◆ What is needed
Each entry is to be output precisely as it appears.

*** Opening of Supplied data ***

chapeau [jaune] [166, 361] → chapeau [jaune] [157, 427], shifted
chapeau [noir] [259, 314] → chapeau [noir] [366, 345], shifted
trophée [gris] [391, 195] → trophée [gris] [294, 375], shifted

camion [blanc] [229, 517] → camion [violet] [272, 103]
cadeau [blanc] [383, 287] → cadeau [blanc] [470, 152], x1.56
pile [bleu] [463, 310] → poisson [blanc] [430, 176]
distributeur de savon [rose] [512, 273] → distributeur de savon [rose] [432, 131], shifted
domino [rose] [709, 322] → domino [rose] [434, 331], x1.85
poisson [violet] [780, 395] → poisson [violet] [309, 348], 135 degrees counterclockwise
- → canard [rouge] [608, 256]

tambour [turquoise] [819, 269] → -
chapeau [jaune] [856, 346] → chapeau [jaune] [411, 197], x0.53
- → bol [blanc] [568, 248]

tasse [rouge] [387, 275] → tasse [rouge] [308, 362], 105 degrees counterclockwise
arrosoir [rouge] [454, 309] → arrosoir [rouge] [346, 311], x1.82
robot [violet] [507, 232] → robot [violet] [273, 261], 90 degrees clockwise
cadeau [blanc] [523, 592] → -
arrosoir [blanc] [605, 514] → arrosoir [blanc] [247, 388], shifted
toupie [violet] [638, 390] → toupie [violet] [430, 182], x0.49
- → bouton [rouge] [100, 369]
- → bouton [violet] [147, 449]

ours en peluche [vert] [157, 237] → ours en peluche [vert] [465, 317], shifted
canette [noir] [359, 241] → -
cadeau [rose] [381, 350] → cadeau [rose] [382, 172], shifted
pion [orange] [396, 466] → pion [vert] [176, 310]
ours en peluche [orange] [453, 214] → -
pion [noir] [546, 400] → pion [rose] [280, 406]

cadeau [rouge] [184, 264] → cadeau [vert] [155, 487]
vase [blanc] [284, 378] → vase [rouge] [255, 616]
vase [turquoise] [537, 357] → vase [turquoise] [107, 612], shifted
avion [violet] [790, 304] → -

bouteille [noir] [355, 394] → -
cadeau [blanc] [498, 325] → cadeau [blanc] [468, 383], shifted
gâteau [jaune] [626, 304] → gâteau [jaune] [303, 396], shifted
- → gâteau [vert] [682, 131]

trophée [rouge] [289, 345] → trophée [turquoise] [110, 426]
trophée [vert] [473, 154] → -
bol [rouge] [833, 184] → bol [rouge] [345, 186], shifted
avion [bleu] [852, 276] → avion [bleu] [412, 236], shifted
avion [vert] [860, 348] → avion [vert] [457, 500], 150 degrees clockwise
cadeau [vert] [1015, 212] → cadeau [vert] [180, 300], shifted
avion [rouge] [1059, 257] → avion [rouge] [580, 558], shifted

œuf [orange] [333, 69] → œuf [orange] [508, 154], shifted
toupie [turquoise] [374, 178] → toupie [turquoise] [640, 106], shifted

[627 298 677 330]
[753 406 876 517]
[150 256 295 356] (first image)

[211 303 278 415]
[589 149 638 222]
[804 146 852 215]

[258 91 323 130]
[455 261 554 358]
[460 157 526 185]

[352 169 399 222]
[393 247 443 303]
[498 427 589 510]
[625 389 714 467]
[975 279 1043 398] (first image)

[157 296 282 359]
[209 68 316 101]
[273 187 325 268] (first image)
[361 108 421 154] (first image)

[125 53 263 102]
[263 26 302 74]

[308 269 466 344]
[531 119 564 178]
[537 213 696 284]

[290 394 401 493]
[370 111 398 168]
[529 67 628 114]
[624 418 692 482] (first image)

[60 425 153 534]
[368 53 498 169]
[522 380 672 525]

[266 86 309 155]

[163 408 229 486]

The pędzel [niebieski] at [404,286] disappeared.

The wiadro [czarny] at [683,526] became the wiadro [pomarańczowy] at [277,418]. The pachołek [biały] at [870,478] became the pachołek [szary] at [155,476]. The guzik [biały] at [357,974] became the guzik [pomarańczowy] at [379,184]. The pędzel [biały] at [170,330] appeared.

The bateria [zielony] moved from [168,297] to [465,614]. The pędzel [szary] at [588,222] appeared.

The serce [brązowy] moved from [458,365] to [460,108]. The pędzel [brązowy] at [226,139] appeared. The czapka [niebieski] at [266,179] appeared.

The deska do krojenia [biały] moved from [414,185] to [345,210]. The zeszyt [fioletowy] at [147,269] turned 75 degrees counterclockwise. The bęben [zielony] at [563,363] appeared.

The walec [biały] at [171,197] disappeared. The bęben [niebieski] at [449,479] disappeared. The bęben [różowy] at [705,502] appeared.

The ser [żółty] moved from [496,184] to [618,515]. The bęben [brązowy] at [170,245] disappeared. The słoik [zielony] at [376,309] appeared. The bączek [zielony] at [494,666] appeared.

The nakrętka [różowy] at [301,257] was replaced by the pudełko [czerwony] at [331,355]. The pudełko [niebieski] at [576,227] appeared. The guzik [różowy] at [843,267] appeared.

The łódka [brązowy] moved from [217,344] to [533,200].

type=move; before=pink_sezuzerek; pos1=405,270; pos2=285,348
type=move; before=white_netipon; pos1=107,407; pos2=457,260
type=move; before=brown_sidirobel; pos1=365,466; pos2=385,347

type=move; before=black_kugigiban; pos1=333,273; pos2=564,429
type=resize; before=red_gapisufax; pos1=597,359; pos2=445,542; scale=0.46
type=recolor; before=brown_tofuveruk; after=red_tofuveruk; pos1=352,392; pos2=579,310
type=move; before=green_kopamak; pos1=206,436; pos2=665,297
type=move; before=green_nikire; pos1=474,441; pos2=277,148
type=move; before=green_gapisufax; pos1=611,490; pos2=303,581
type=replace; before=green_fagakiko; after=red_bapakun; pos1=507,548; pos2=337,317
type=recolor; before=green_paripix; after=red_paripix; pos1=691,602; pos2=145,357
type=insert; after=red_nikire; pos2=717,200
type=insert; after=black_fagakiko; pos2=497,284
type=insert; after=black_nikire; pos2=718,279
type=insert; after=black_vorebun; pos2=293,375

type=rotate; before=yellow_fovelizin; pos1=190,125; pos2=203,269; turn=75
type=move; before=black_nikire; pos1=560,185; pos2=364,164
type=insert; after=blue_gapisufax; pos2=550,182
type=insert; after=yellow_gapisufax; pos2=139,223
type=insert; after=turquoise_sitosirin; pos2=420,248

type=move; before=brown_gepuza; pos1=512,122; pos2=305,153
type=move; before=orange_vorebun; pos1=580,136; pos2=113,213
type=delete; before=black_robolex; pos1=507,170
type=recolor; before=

*** Close of Supplied data ***

◆ Output for this task
chapeau [jaune] [166, 361] → chapeau [jaune] [157, 427], shifted
chapeau [noir] [259, 314] → chapeau [noir] [366, 345], shifted
trophée [gris] [391, 195] → trophée [gris] [294, 375], shifted

camion [blanc] [229, 517] → camion [violet] [272, 103]
cadeau [blanc] [383, 287] → cadeau [blanc] [470, 152], x1.56
pile [bleu] [463, 310] → poisson [blanc] [430, 176]
distributeur de savon [rose] [512, 273] → distributeur de savon [rose] [432, 131], shifted
domino [rose] [709, 322] → domino [rose] [434, 331], x1.85
poisson [violet] [780, 395] → poisson [violet] [309, 348], 135 degrees counterclockwise
- → canard [rouge] [608, 256]

tambour [turquoise] [819, 269] → -
chapeau [jaune] [856, 346] → chapeau [jaune] [411, 197], x0.53
- → bol [blanc] [568, 248]

tasse [rouge] [387, 275] → tasse [rouge] [308, 362], 105 degrees counterclockwise
arrosoir [rouge] [454, 309] → arrosoir [rouge] [346, 311], x1.82
robot [violet] [507, 232] → robot [violet] [273, 261], 90 degrees clockwise
cadeau [blanc] [523, 592] → -
arrosoir [blanc] [605, 514] → arrosoir [blanc] [247, 388], shifted
toupie [violet] [638, 390] → toupie [violet] [430, 182], x0.49
- → bouton [rouge] [100, 369]
- → bouton [violet] [147, 449]

ours en peluche [vert] [157, 237] → ours en peluche [vert] [465, 317], shifted
canette [noir] [359, 241] → -
cadeau [rose] [381, 350] → cadeau [rose] [382, 172], shifted
pion [orange] [396, 466] → pion [vert] [176, 310]
ours en peluche [orange] [453, 214] → -
pion [noir] [546, 400] → pion [rose] [280, 406]

cadeau [rouge] [184, 264] → cadeau [vert] [155, 487]
vase [blanc] [284, 378] → vase [rouge] [255, 616]
vase [turquoise] [537, 357] → vase [turquoise] [107, 612], shifted
avion [violet] [790, 304] → -

bouteille [noir] [355, 394] → -
cadeau [blanc] [498, 325] → cadeau [blanc] [468, 383], shifted
gâteau [jaune] [626, 304] → gâteau [jaune] [303, 396], shifted
- → gâteau [vert] [682, 131]

trophée [rouge] [289, 345] → trophée [turquoise] [110, 426]
trophée [vert] [473, 154] → -
bol [rouge] [833, 184] → bol [rouge] [345, 186], shifted
avion [bleu] [852, 276] → avion [bleu] [412, 236], shifted
avion [vert] [860, 348] → avion [vert] [457, 500], 150 degrees clockwise
cadeau [vert] [1015, 212] → cadeau [vert] [180, 300], shifted
avion [rouge] [1059, 257] → avion [rouge] [580, 558], shifted

œuf [orange] [333, 69] → œuf [orange] [508, 154], shifted
toupie [turquoise] [374, 178] → toupie [turquoise] [640, 106], shifted

[627 298 677 330]
[753 406 876 517]
[150 256 295 356] (first image)

[211 303 278 415]
[589 149 638 222]
[804 146 852 215]

[258 91 323 130]
[455 261 554 358]
[460 157 526 185]

[352 169 399 222]
[393 247 443 303]
[498 427 589 510]
[625 389 714 467]
[975 279 1043 398] (first image)

[157 296 282 359]
[209 68 316 101]
[273 187 325 268] (first image)
[361 108 421 154] (first image)

[125 53 263 102]
[263 26 302 74]

[308 269 466 344]
[531 119 564 178]
[537 213 696 284]

[290 394 401 493]
[370 111 398 168]
[529 67 628 114]
[624 418 692 482] (first image)

[60 425 153 534]
[368 53 498 169]
[522 380 672 525]

[266 86 309 155]

[163 408 229 486]

The pędzel [niebieski] at [404,286] disappeared.

The wiadro [czarny] at [683,526] became the wiadro [pomarańczowy] at [277,418]. The pachołek [biały] at [870,478] became the pachołek [szary] at [155,476]. The guzik [biały] at [357,974] became the guzik [pomarańczowy] at [379,184]. The pędzel [biały] at [170,330] appeared.

The bateria [zielony] moved from [168,297] to [465,614]. The pędzel [szary] at [588,222] appeared.

The serce [brązowy] moved from [458,365] to [460,108]. The pędzel [brązowy] at [226,139] appeared. The czapka [niebieski] at [266,179] appeared.

The deska do krojenia [biały] moved from [414,185] to [345,210]. The zeszyt [fioletowy] at [147,269] turned 75 degrees counterclockwise. The bęben [zielony] at [563,363] appeared.

The walec [biały] at [171,197] disappeared. The bęben [niebieski] at [449,479] disappeared. The bęben [różowy] at [705,502] appeared.

The ser [żółty] moved from [496,184] to [618,515]. The bęben [brązowy] at [170,245] disappeared. The słoik [zielony] at [376,309] appeared. The bączek [zielony] at [494,666] appeared.

The nakrętka [różowy] at [301,257] was replaced by the pudełko [czerwony] at [331,355]. The pudełko [niebieski] at [576,227] appeared. The guzik [różowy] at [843,267] appeared.

The łódka [brązowy] moved from [217,344] to [533,200].

type=move; before=pink_sezuzerek; pos1=405,270; pos2=285,348
type=move; before=white_netipon; pos1=107,407; pos2=457,260
type=move; before=brown_sidirobel; pos1=365,466; pos2=385,347

type=move; before=black_kugigiban; pos1=333,273; pos2=564,429
type=resize; before=red_gapisufax; pos1=597,359; pos2=445,542; scale=0.46
type=recolor; before=brown_tofuveruk; after=red_tofuveruk; pos1=352,392; pos2=579,310
type=move; before=green_kopamak; pos1=206,436; pos2=665,297
type=move; before=green_nikire; pos1=474,441; pos2=277,148
type=move; before=green_gapisufax; pos1=611,490; pos2=303,581
type=replace; before=green_fagakiko; after=red_bapakun; pos1=507,548; pos2=337,317
type=recolor; before=green_paripix; after=red_paripix; pos1=691,602; pos2=145,357
type=insert; after=red_nikire; pos2=717,200
type=insert; after=black_fagakiko; pos2=497,284
type=insert; after=black_nikire; pos2=718,279
type=insert; after=black_vorebun; pos2=293,375

type=rotate; before=yellow_fovelizin; pos1=190,125; pos2=203,269; turn=75
type=move; before=black_nikire; pos1=560,185; pos2=364,164
type=insert; after=blue_gapisufax; pos2=550,182
type=insert; after=yellow_gapisufax; pos2=139,223
type=insert; after=turquoise_sitosirin; pos2=420,248

type=move; before=brown_gepuza; pos1=512,122; pos2=305,153
type=move; before=orange_vorebun; pos1=580,136; pos2=113,213
type=delete; before=black_robolex; pos1=507,170
type=recolor; before=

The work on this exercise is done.